Items from a data source:
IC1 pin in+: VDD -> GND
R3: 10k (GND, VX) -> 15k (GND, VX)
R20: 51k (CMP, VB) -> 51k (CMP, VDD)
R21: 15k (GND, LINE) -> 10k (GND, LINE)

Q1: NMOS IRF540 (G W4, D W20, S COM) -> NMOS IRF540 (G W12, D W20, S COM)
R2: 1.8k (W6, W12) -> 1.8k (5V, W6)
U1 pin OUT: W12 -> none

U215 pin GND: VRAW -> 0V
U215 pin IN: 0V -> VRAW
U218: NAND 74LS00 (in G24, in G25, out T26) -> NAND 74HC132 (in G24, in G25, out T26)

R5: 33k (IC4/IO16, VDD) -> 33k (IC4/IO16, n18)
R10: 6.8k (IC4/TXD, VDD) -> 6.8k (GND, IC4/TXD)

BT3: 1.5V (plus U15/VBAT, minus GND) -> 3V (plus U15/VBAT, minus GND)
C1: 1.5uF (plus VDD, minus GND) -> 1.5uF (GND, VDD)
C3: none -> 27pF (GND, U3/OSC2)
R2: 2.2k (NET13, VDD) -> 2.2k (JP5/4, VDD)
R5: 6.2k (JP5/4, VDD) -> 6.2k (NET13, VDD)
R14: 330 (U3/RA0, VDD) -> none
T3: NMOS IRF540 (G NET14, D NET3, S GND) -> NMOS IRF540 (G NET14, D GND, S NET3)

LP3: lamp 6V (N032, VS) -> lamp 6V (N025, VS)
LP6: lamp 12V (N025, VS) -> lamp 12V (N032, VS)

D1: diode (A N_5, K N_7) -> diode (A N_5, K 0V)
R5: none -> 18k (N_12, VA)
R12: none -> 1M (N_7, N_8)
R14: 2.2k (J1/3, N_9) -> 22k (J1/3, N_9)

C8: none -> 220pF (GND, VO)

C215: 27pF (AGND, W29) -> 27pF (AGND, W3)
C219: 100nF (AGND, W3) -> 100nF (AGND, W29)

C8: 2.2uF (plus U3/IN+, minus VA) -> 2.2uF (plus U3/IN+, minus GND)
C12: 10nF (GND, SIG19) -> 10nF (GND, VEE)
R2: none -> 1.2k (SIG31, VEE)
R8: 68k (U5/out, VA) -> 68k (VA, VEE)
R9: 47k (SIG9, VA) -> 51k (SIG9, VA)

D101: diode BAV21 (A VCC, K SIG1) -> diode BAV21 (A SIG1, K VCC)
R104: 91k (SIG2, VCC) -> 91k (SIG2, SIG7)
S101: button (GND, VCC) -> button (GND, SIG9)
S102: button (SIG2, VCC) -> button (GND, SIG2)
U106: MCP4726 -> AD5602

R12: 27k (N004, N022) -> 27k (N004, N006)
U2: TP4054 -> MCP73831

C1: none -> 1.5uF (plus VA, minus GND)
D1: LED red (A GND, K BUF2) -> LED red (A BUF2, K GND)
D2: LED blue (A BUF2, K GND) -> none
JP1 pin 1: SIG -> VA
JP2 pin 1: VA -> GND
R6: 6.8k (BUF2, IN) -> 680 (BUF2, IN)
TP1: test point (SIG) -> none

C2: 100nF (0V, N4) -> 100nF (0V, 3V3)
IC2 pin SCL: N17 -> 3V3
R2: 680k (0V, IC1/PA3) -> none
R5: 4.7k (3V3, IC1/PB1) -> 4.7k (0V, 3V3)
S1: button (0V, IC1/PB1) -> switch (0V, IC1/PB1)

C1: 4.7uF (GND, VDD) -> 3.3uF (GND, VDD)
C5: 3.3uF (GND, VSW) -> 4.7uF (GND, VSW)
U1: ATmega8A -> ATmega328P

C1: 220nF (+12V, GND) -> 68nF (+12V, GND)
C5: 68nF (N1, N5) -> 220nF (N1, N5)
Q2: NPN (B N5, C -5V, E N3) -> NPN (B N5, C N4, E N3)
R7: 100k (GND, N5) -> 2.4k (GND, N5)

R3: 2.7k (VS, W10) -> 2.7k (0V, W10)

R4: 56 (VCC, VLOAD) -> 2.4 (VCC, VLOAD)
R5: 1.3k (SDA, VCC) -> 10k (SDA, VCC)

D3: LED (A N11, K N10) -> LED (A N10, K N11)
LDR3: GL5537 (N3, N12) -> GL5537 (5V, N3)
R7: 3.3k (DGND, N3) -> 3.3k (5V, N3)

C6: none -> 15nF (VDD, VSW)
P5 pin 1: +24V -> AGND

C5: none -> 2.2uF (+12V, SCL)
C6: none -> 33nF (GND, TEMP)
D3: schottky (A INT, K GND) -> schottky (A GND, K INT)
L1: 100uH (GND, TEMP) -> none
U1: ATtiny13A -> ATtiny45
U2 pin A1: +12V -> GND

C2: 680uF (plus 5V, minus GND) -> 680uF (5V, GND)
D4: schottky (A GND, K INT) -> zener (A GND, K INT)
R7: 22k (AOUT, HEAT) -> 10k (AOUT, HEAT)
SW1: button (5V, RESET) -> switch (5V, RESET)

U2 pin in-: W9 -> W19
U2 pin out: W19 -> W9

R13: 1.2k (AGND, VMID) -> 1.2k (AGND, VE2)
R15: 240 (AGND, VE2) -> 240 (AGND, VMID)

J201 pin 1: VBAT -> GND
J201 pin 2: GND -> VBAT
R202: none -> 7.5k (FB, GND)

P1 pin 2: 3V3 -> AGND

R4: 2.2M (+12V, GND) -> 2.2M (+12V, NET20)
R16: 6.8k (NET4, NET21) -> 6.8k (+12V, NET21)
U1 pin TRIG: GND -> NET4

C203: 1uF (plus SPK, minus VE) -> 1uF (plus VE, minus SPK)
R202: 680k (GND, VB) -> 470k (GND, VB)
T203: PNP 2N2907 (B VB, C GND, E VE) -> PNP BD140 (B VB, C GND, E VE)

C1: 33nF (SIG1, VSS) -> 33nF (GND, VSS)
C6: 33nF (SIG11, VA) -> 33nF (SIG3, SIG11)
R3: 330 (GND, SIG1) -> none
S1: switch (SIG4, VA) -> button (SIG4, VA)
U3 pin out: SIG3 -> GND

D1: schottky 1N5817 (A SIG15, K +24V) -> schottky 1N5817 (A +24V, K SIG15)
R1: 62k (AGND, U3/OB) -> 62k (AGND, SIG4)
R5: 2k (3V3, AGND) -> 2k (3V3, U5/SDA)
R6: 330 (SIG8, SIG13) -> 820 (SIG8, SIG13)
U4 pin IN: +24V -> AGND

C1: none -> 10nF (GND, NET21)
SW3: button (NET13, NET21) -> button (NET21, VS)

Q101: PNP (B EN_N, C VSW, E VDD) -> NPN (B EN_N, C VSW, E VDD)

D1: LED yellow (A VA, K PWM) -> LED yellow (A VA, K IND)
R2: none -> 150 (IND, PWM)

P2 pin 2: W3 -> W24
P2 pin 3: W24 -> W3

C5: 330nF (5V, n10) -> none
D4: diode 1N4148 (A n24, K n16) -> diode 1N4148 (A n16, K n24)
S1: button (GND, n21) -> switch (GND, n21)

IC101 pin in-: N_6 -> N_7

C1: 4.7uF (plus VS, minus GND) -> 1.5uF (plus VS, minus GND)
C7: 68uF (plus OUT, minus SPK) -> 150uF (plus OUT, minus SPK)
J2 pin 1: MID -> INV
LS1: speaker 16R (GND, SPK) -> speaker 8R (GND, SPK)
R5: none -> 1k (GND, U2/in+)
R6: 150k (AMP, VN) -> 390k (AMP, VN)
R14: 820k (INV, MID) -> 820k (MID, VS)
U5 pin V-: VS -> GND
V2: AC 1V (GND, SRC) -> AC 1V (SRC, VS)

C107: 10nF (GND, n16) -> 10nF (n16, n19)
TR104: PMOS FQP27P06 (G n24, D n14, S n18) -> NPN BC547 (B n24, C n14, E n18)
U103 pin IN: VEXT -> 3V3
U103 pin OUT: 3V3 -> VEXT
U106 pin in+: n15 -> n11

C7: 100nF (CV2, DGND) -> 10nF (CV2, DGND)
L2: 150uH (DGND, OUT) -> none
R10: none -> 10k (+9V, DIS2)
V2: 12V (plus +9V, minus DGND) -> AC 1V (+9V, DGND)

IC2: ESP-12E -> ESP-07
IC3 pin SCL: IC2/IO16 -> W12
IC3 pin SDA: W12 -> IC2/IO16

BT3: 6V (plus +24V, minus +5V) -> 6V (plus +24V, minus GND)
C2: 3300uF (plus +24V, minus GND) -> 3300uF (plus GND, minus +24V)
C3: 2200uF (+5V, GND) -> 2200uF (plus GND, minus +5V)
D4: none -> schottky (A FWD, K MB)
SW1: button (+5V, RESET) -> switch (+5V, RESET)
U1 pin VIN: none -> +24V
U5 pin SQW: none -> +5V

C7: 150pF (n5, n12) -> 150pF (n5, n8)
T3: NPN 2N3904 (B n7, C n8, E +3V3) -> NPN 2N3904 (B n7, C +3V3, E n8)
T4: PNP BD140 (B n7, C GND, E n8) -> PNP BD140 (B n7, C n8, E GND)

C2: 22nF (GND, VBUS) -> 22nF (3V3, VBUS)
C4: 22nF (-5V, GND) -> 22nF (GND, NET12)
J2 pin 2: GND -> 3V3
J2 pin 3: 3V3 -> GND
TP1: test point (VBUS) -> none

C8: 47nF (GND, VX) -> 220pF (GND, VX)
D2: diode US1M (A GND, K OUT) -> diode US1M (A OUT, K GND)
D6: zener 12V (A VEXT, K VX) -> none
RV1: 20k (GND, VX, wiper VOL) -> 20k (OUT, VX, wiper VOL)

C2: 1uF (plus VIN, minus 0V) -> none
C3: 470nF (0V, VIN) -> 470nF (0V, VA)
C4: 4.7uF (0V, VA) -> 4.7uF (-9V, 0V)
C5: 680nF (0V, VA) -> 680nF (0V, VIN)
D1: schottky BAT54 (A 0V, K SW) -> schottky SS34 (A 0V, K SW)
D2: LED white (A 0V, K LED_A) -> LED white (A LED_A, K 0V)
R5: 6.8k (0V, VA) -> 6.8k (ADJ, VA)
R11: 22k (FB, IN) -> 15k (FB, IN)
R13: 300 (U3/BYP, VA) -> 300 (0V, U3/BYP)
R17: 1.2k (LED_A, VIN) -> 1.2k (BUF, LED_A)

Goal of the exercise:
Looking at the data above, return every line from the one with "Q101: PNP (B" down to the one with "LS1: speaker 16R", exactly and inclusively.

Reply to the exercise:
Q101: PNP (B EN_N, C VSW, E VDD) -> NPN (B EN_N, C VSW, E VDD)

D1: LED yellow (A VA, K PWM) -> LED yellow (A VA, K IND)
R2: none -> 150 (IND, PWM)

P2 pin 2: W3 -> W24
P2 pin 3: W24 -> W3

C5: 330nF (5V, n10) -> none
D4: diode 1N4148 (A n24, K n16) -> diode 1N4148 (A n16, K n24)
S1: button (GND, n21) -> switch (GND, n21)

IC101 pin in-: N_6 -> N_7

C1: 4.7uF (plus VS, minus GND) -> 1.5uF (plus VS, minus GND)
C7: 68uF (plus OUT, minus SPK) -> 150uF (plus OUT, minus SPK)
J2 pin 1: MID -> INV
LS1: speaker 16R (GND, SPK) -> speaker 8R (GND, SPK)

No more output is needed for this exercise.